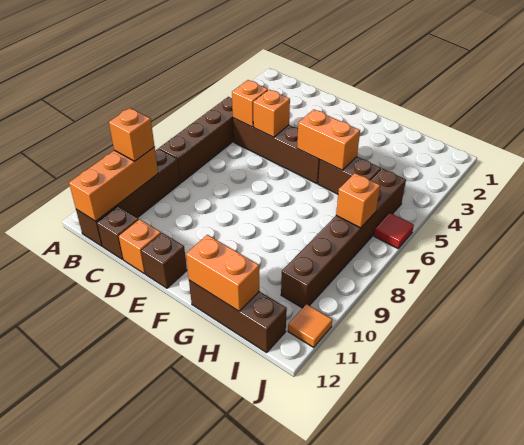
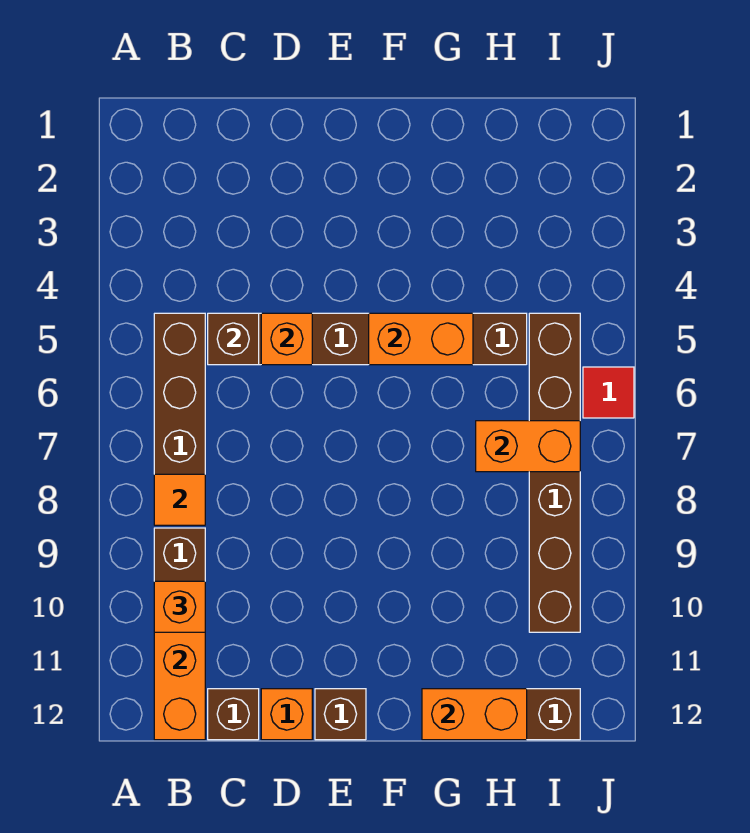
orange brick C5 level 2 -> brown brick C5 level 2
orange brick I7 level 2 -> orange brick H7:I7 level 2
orange tile J11 level 1 -> orange tile B8 level 2

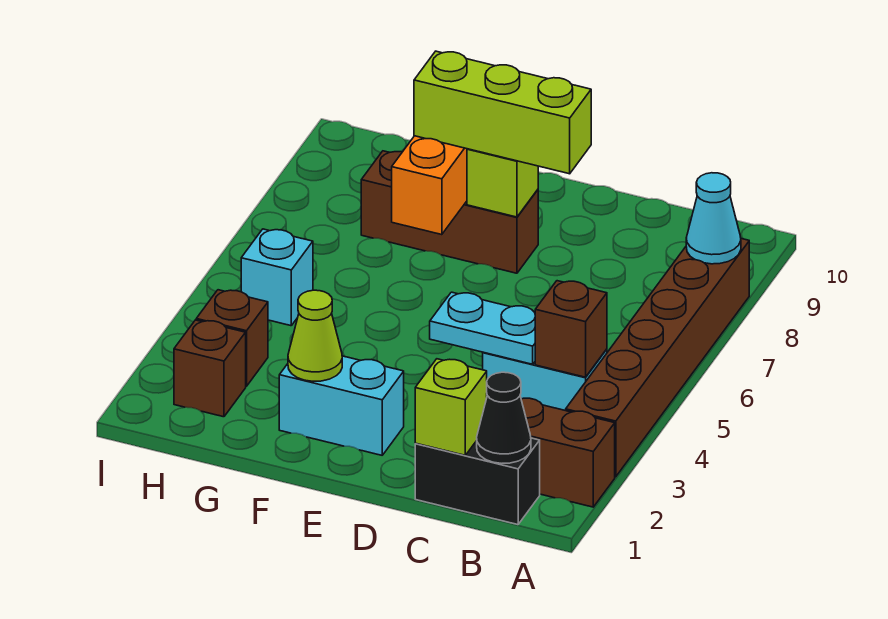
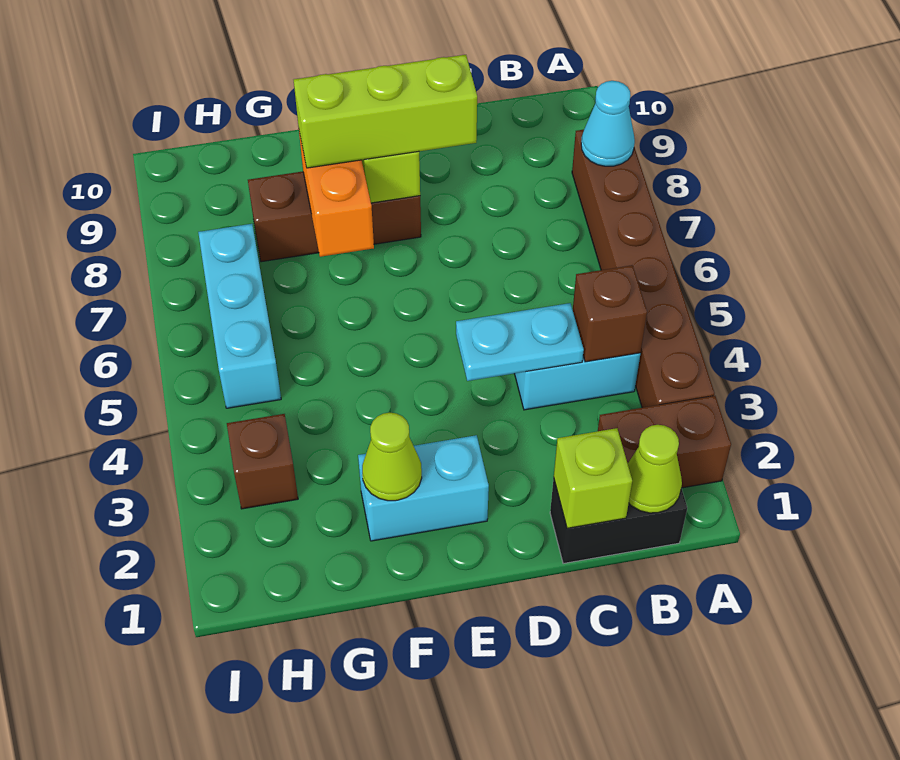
black cone B1 level 2 -> lime cone B1 level 2
brown brick H2 level 1 -> none
cyan brick H5 level 1 -> cyan brick H5:H7 level 1

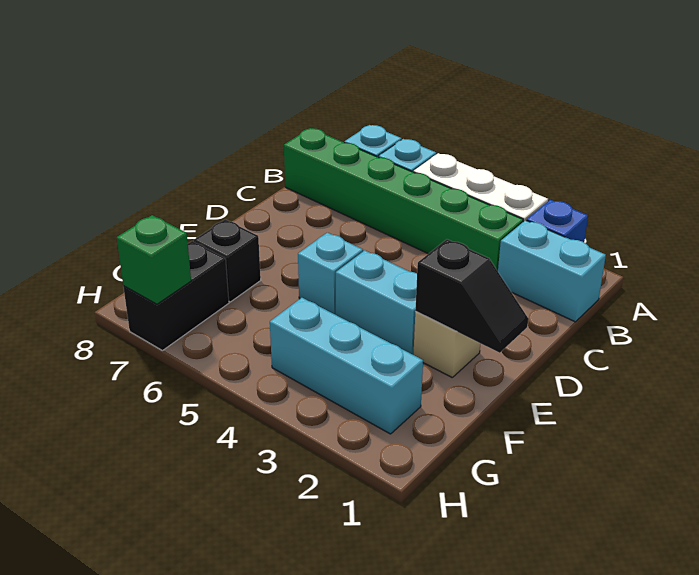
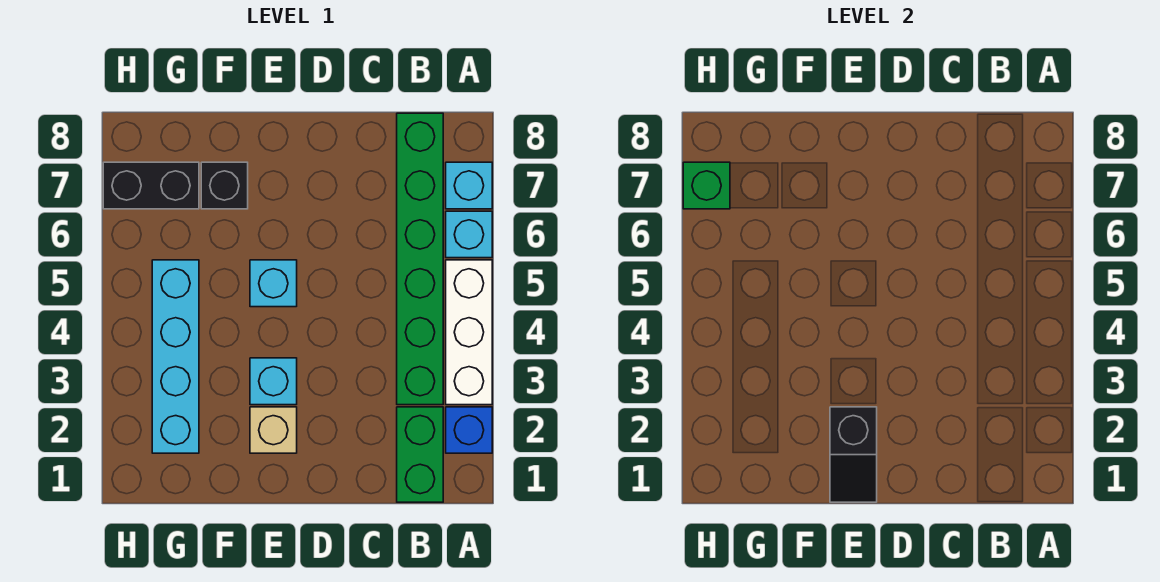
cyan brick B1:B2 level 1 -> green brick B1:B2 level 1
cyan brick E3:E4 level 1 -> cyan brick E3 level 1
cyan brick G2:G4 level 1 -> cyan brick G2:G5 level 1

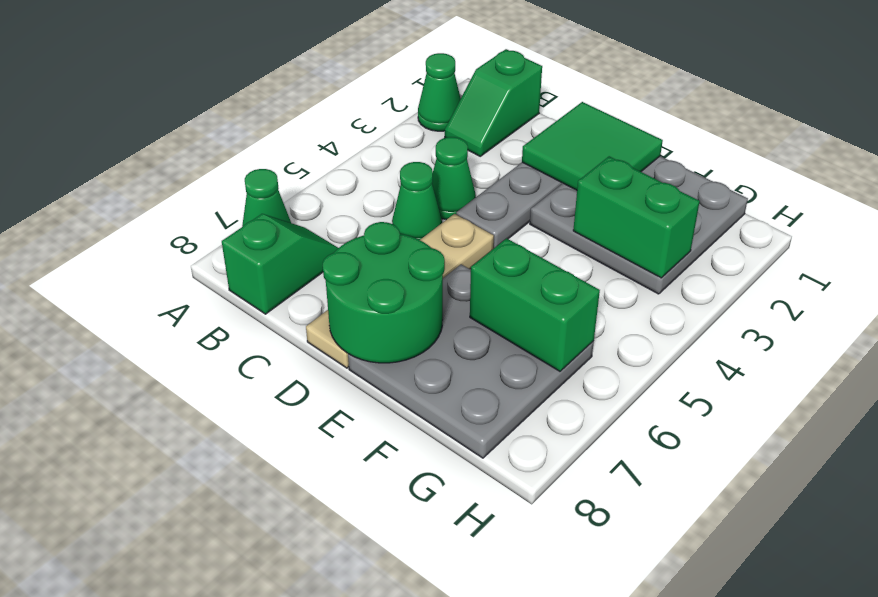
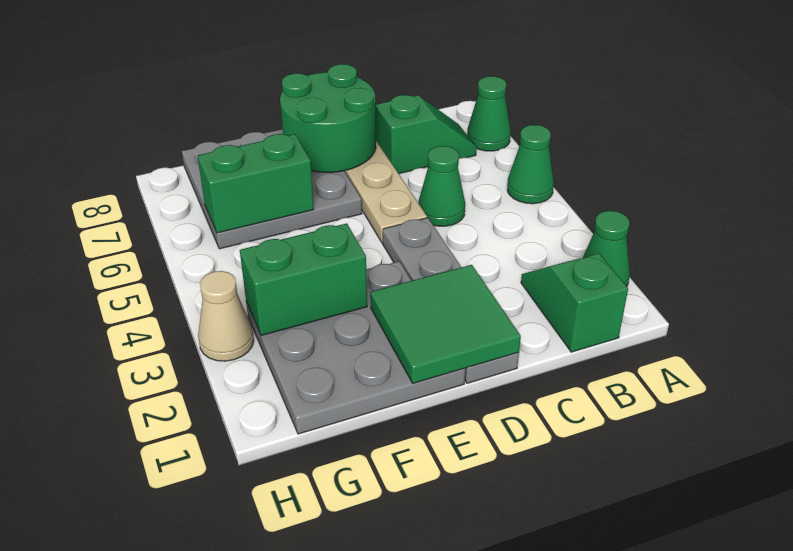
green slope B7:B8 level 1 top 8 -> green slope B7:C7 level 1 top C
green cone C4 level 1 -> green cone A5 level 1
none -> tan cone H3 level 1

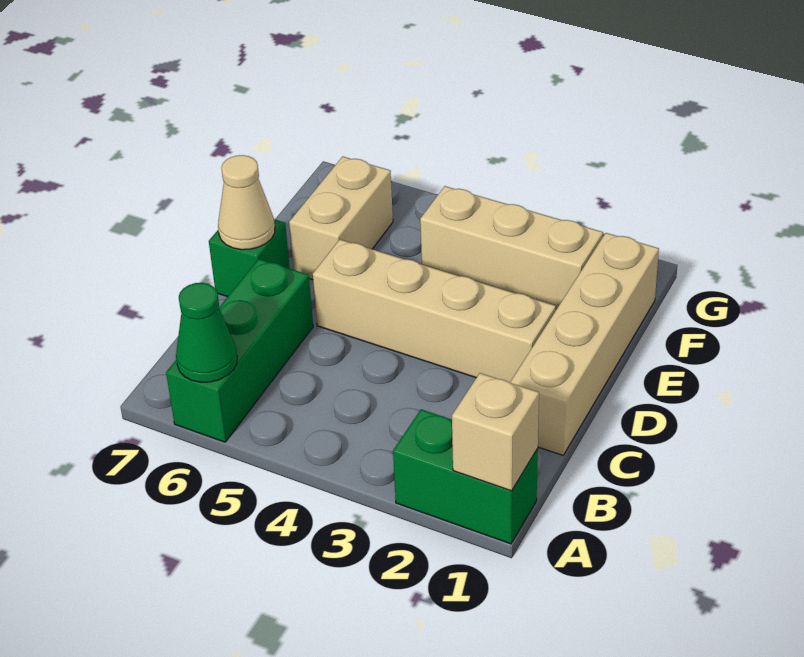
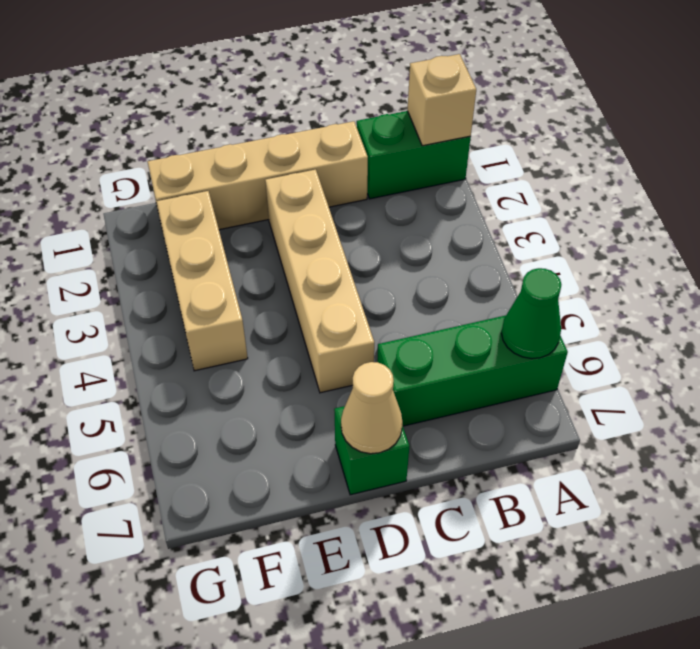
green brick A1:A2 level 1 -> green brick A1:B1 level 1
tan brick E6:F6 level 1 -> none

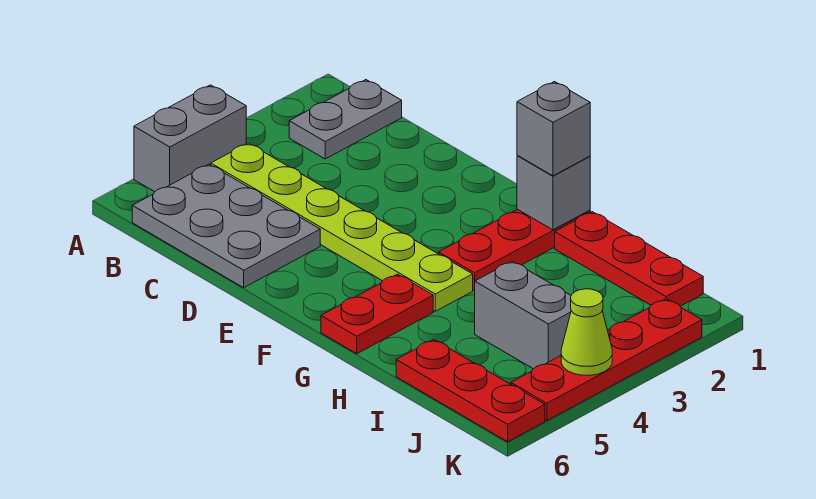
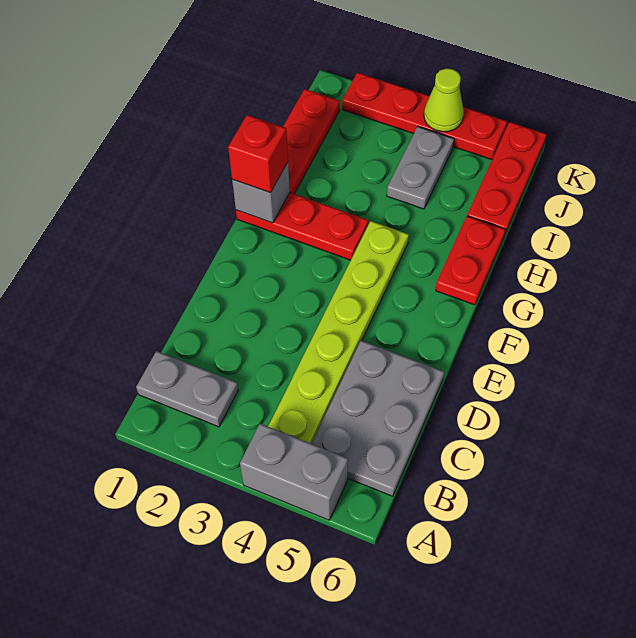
grey brick G1 level 3 -> red brick G1 level 3
red plate G5:G6 level 1 -> red plate G6:H6 level 1
grey brick I4:J4 level 1 -> grey plate I4:J4 level 1

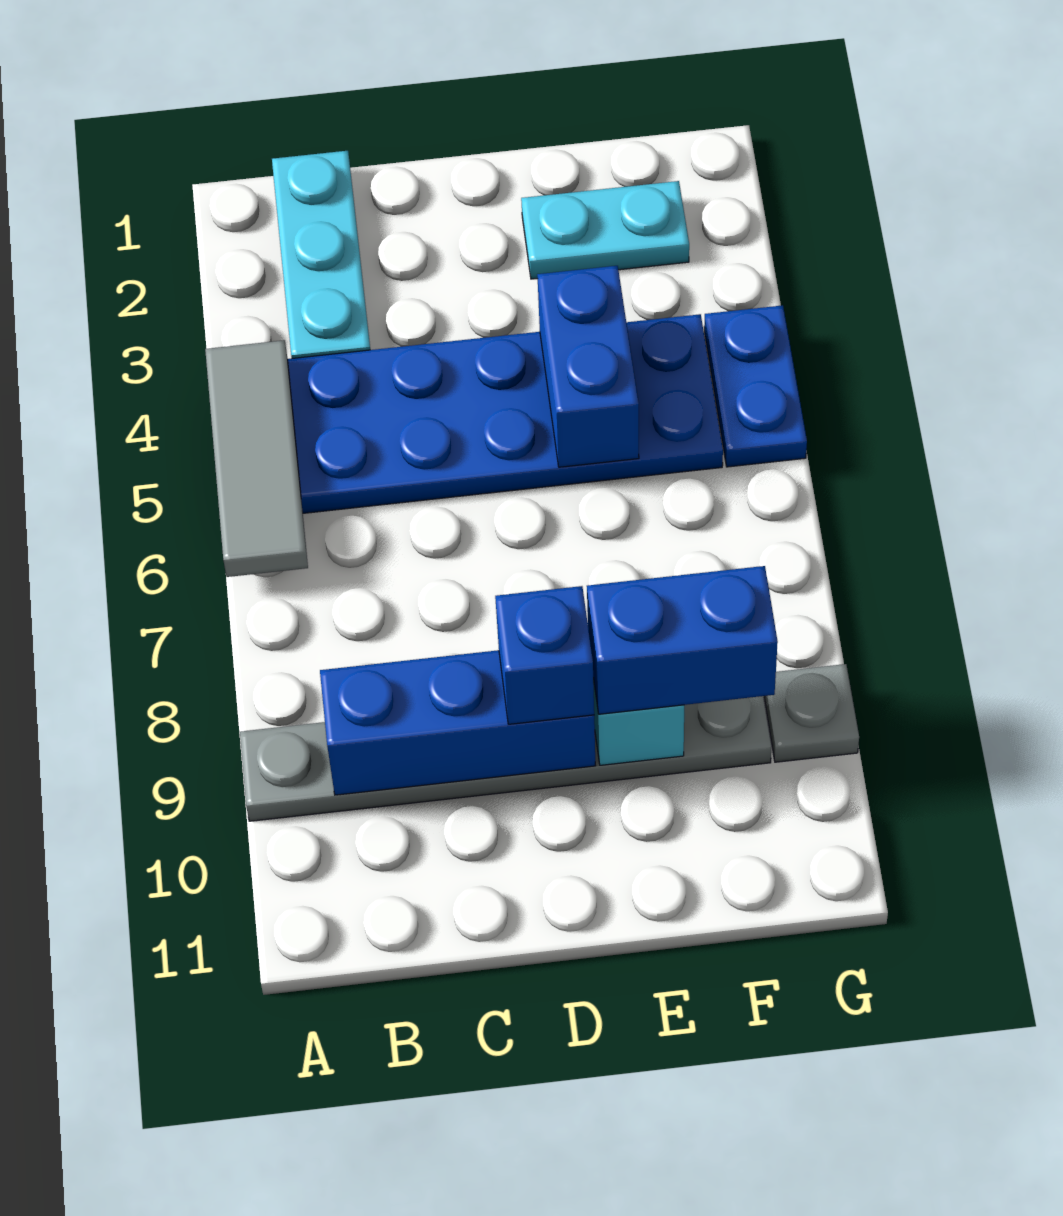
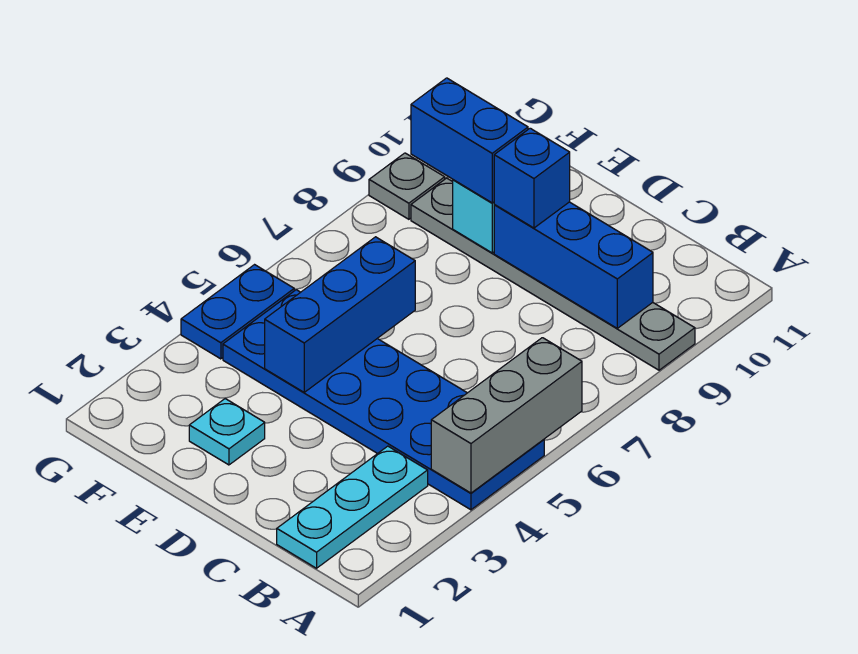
grey tile A4:A6 level 2 -> grey brick A4:A6 level 2
cyan plate E2:F2 level 1 -> cyan plate E2 level 1
blue brick E4:E5 level 2 -> blue brick E4:E6 level 2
• • • • •
▶ **WHAT YOU NEED TO DO**:
Lines containing the word "orange" must be found in the data above and copied.

▶ **SOLUTION TO THIS EXERCISE**:
orange brick C5 level 2 -> brown brick C5 level 2
orange brick I7 level 2 -> orange brick H7:I7 level 2
orange tile J11 level 1 -> orange tile B8 level 2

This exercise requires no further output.